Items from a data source
______________________________
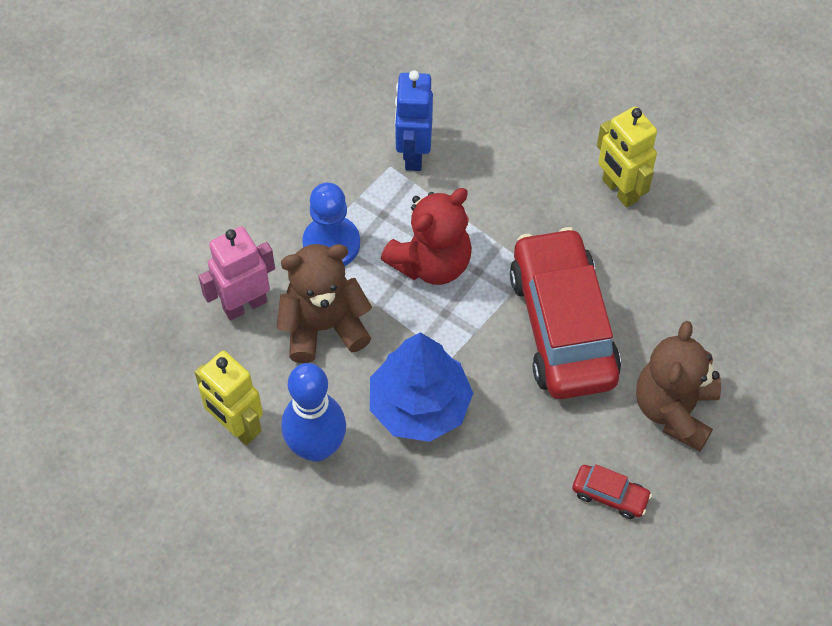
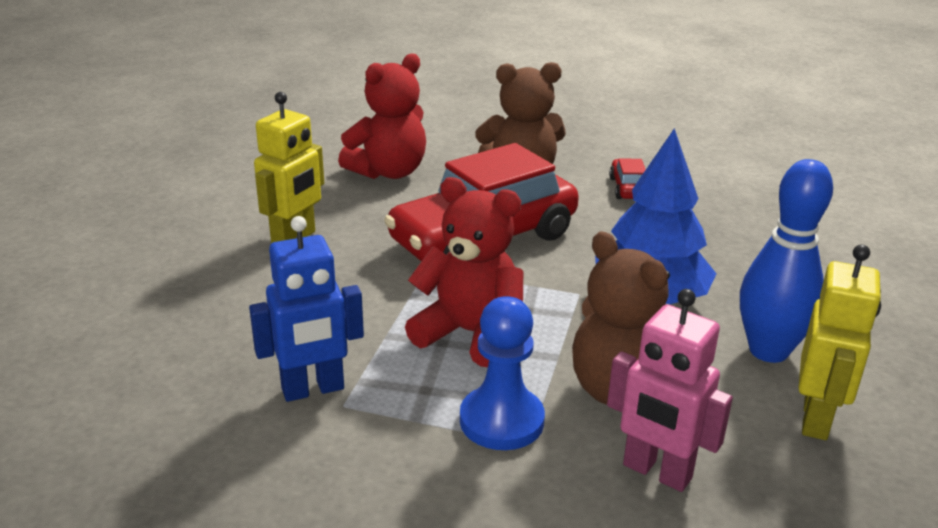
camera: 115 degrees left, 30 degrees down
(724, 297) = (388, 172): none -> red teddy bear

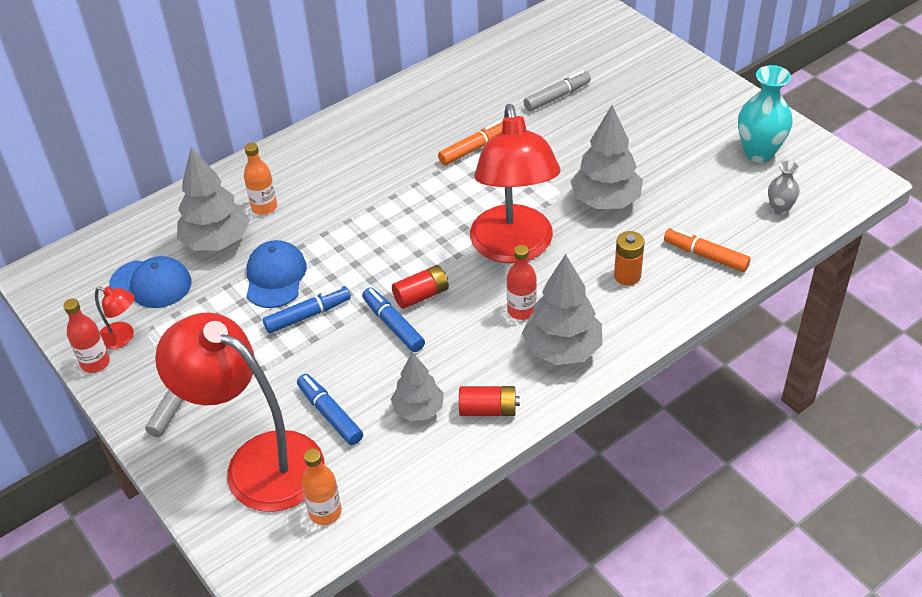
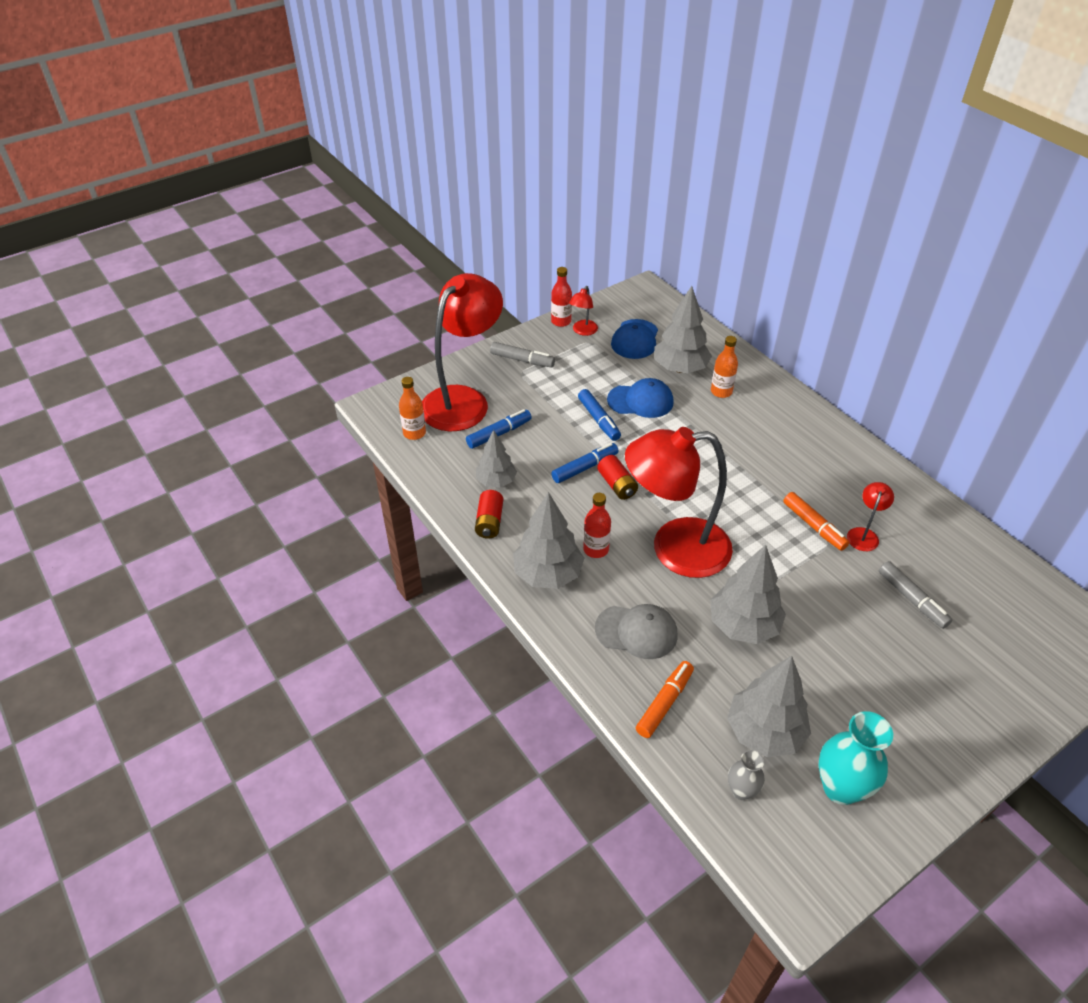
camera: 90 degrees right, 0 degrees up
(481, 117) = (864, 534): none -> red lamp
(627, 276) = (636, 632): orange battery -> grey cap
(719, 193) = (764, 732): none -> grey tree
______________________________
» **Task description**
Please return exactly the lines that run from the line with "(481, 117) = (864, 534): none -> red lamp" through the end of the records above, both included, and nothing more.

» **Problem solution**
(481, 117) = (864, 534): none -> red lamp
(627, 276) = (636, 632): orange battery -> grey cap
(719, 193) = (764, 732): none -> grey tree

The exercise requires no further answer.